== Supplied data ==
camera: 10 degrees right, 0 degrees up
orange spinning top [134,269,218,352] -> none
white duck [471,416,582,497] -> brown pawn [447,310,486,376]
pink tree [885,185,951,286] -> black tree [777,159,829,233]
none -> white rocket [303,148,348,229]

== Activity ==
Your task is to output the material above exactly.

== Reply ==
camera: 10 degrees right, 0 degrees up
orange spinning top [134,269,218,352] -> none
white duck [471,416,582,497] -> brown pawn [447,310,486,376]
pink tree [885,185,951,286] -> black tree [777,159,829,233]
none -> white rocket [303,148,348,229]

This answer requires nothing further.